Write out exactly, please, every line from the beginning of the entries to the line holding "POT1 pin SIG: A3 -> A1", and no pictures.

Data for review —

***

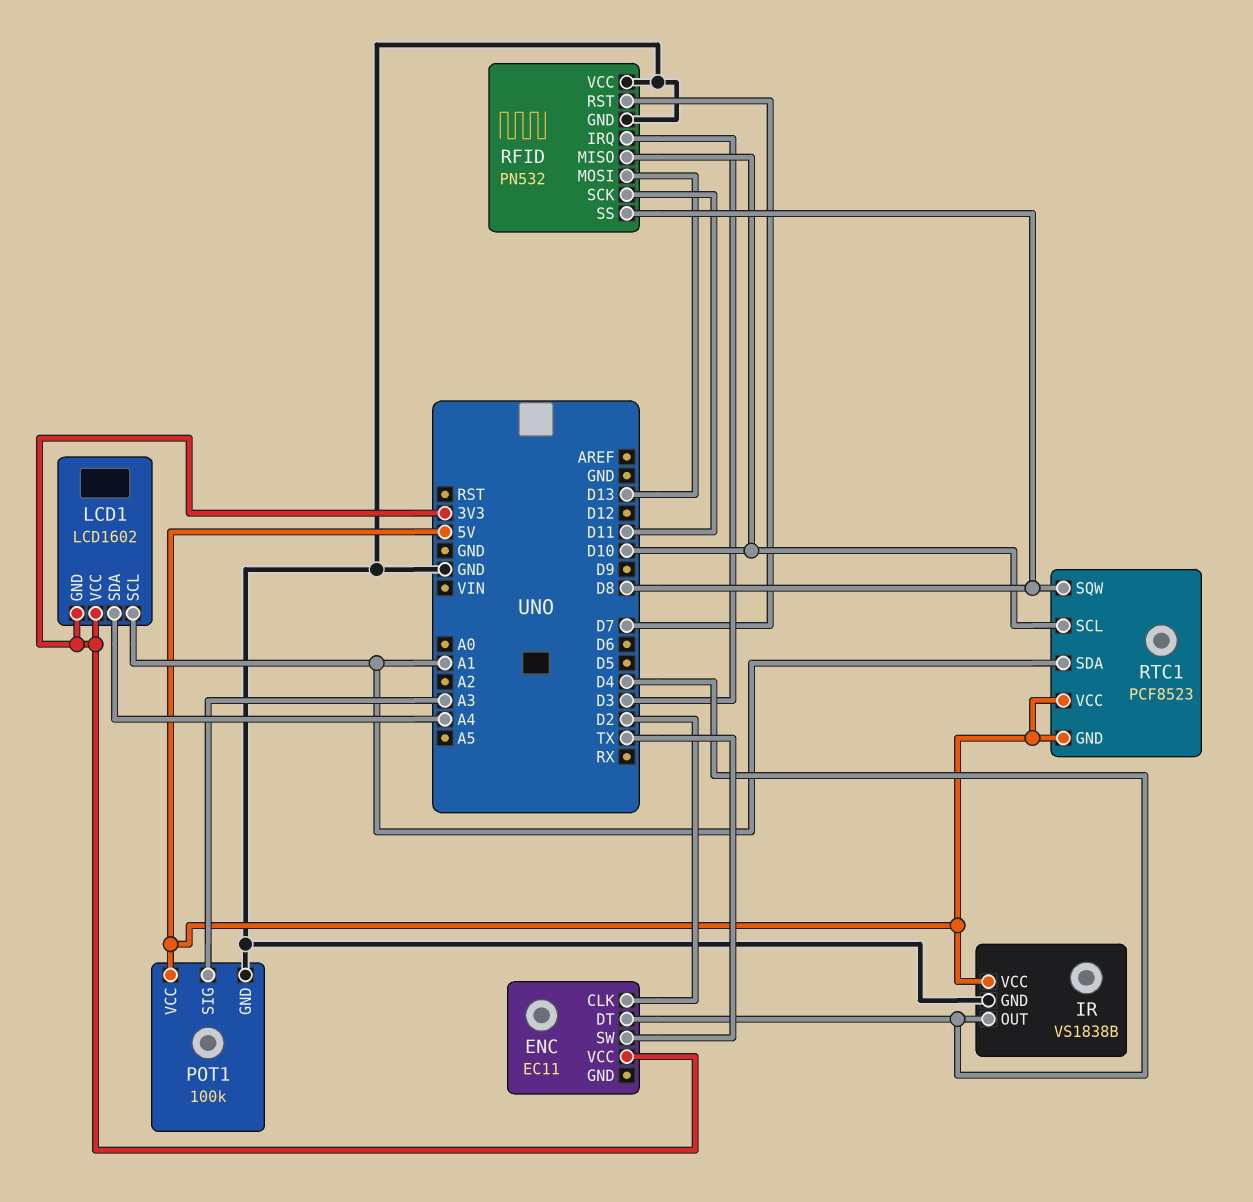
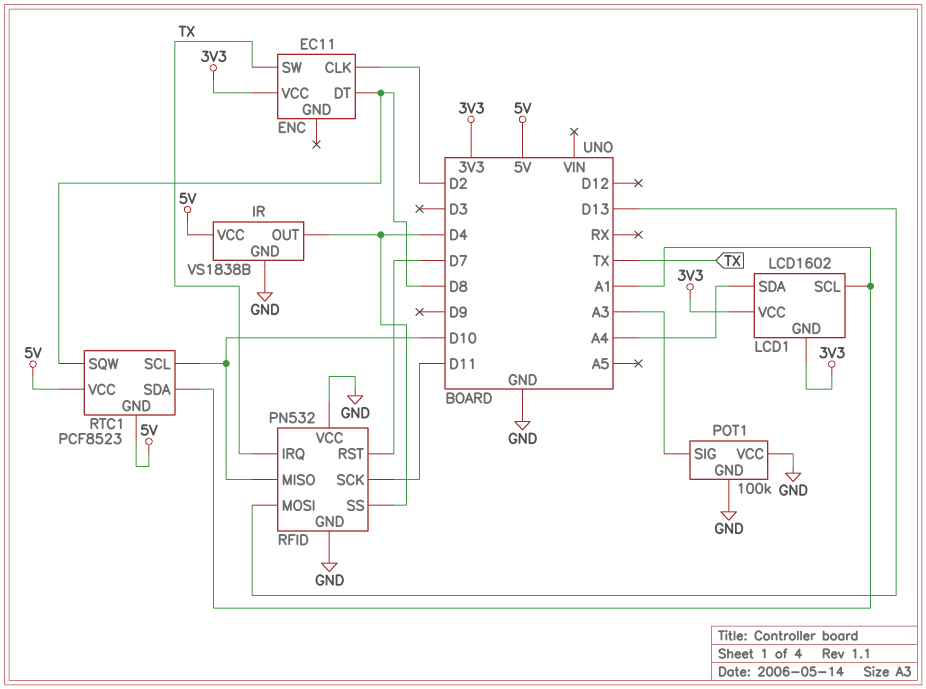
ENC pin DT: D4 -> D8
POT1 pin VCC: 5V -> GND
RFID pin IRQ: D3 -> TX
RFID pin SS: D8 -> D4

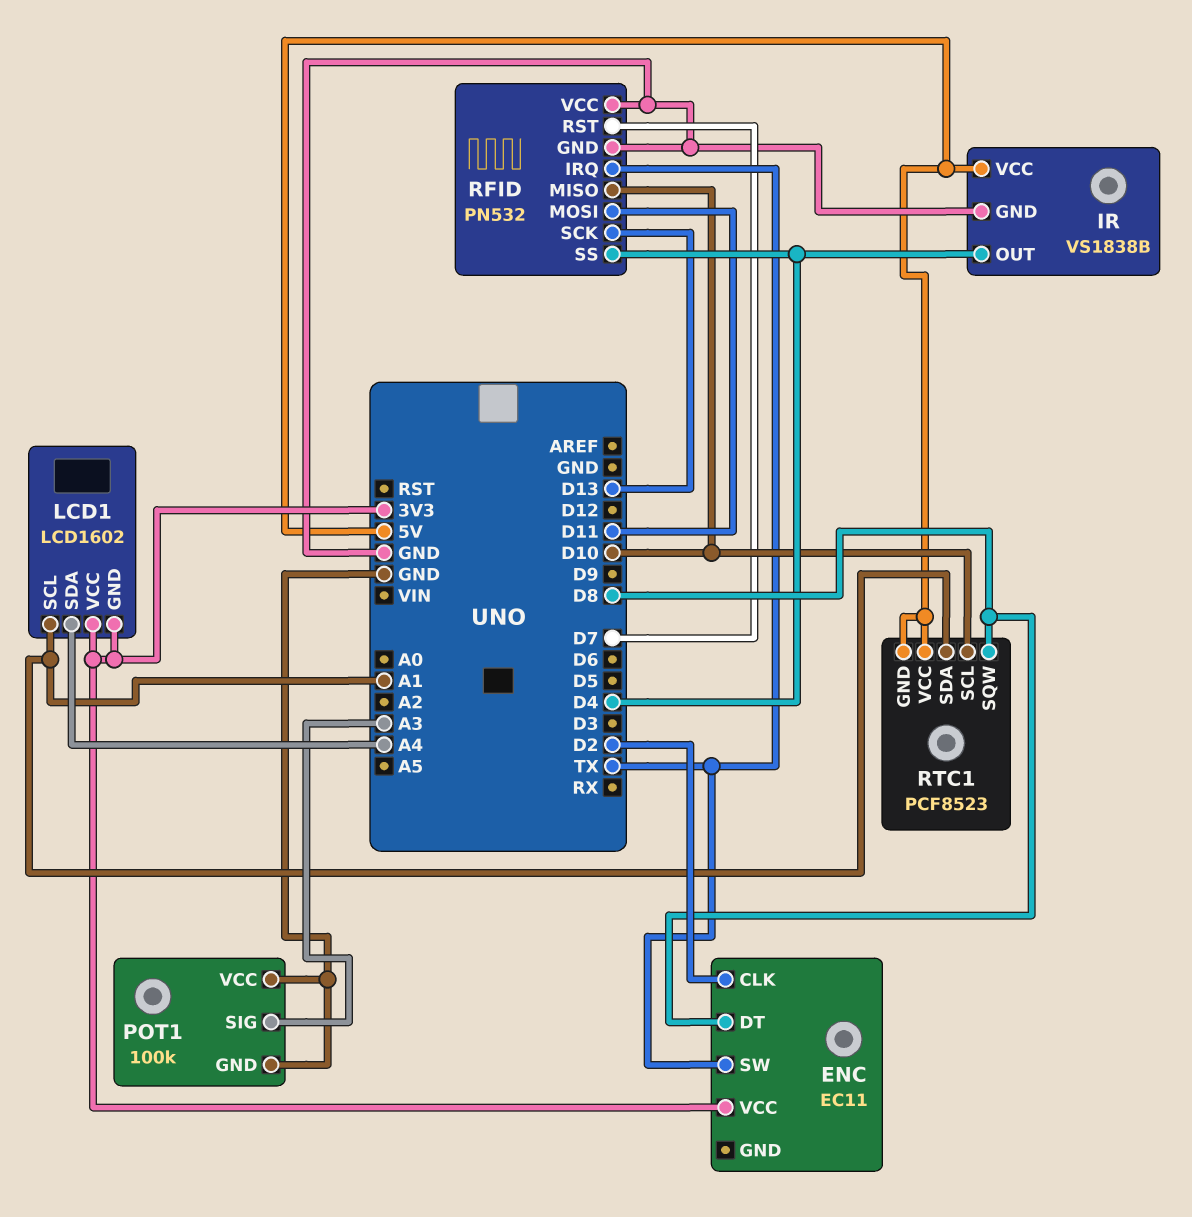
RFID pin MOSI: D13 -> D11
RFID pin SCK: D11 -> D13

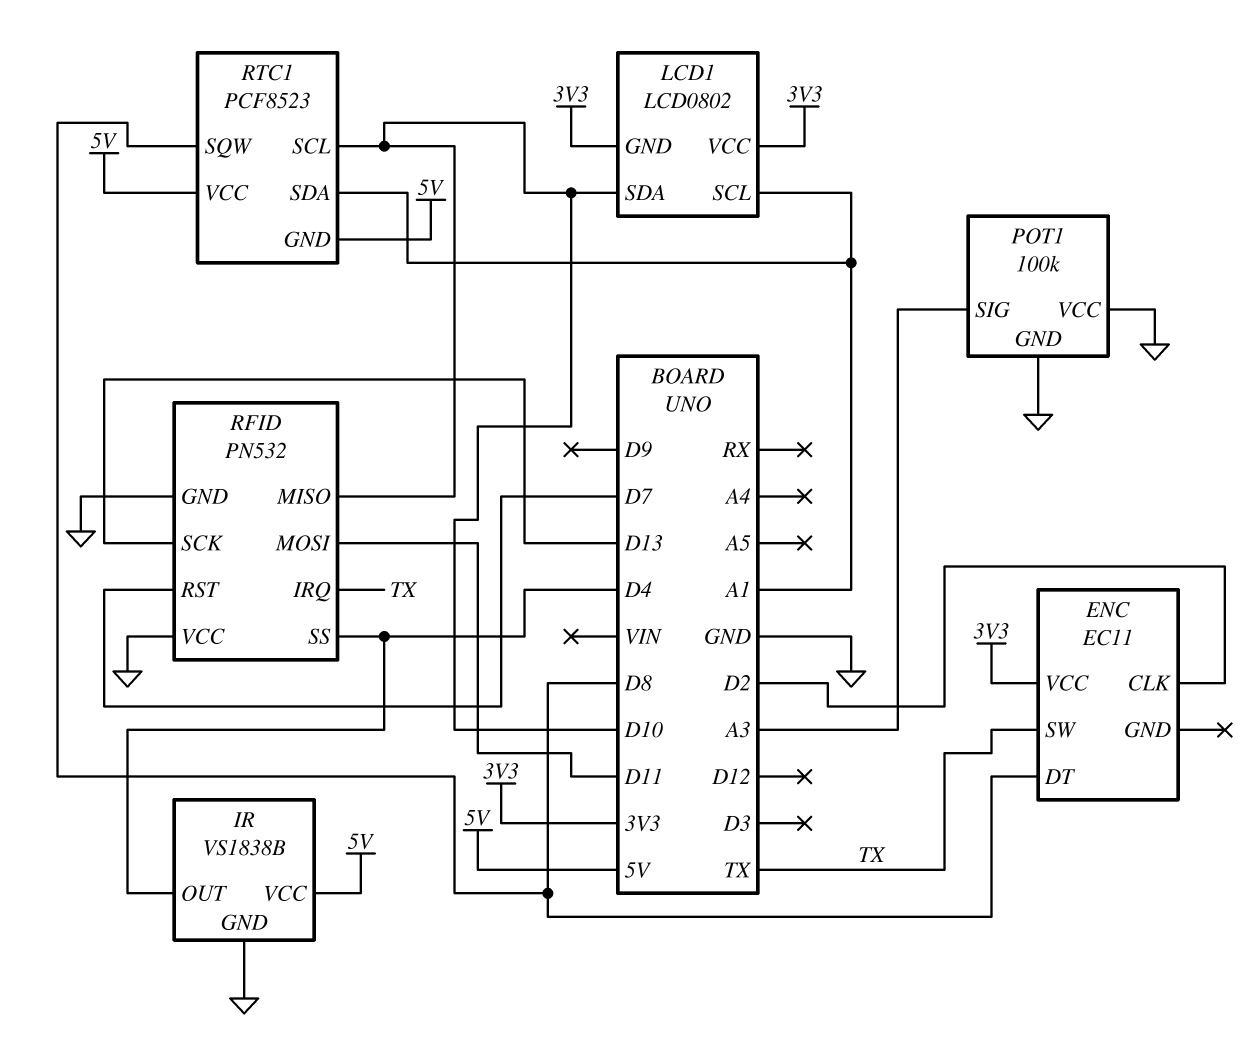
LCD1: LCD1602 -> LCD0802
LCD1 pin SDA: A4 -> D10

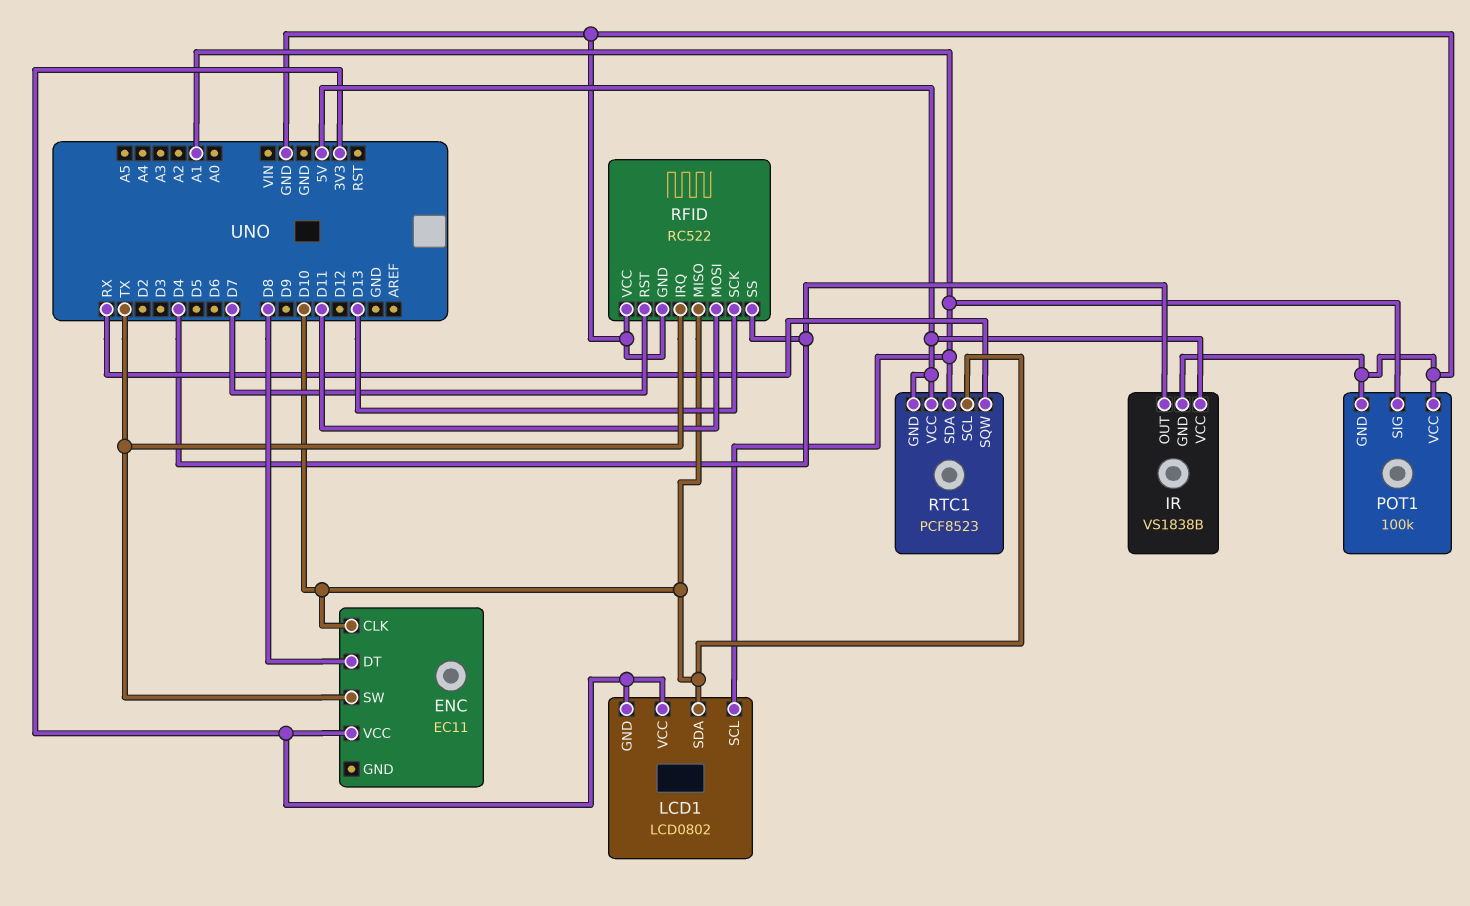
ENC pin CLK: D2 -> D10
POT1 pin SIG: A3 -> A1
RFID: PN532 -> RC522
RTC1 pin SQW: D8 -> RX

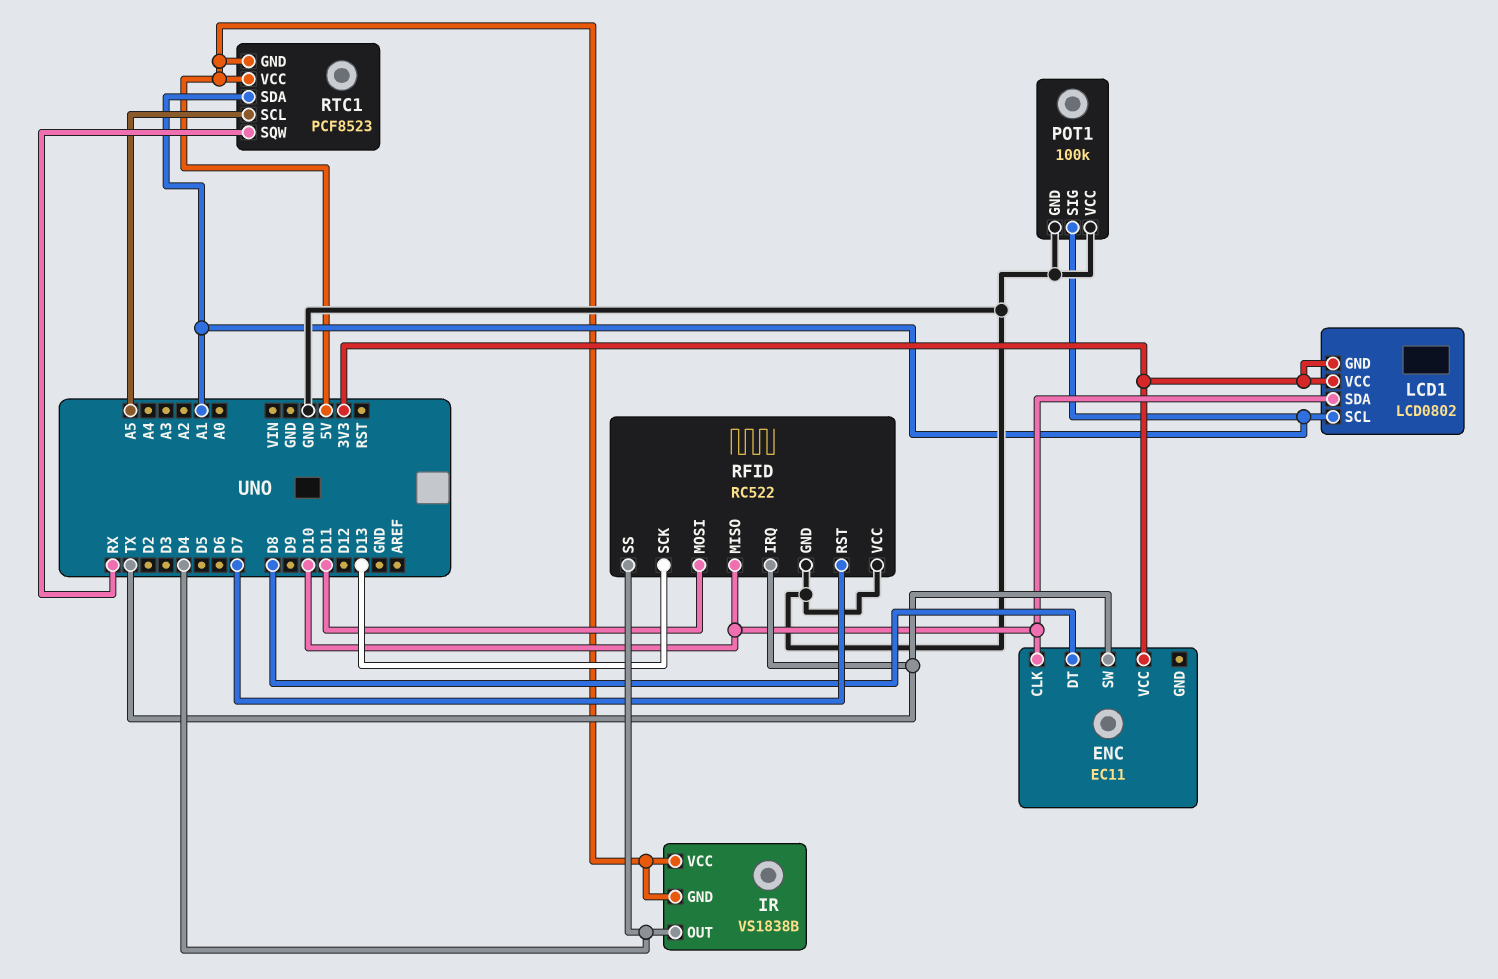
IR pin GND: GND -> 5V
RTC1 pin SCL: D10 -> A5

***

Problem solution —
ENC pin DT: D4 -> D8
POT1 pin VCC: 5V -> GND
RFID pin IRQ: D3 -> TX
RFID pin SS: D8 -> D4

RFID pin MOSI: D13 -> D11
RFID pin SCK: D11 -> D13

LCD1: LCD1602 -> LCD0802
LCD1 pin SDA: A4 -> D10

ENC pin CLK: D2 -> D10
POT1 pin SIG: A3 -> A1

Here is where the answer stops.